### Material for the task:

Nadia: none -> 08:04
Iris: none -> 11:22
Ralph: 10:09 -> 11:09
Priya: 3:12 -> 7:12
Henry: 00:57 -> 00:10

### Problem to work on:
Update the listing so that each "none" becomes "unset", and leave every other character as it is.

### Written response:
Nadia: unset -> 08:04
Iris: unset -> 11:22
Ralph: 10:09 -> 11:09
Priya: 3:12 -> 7:12
Henry: 00:57 -> 00:10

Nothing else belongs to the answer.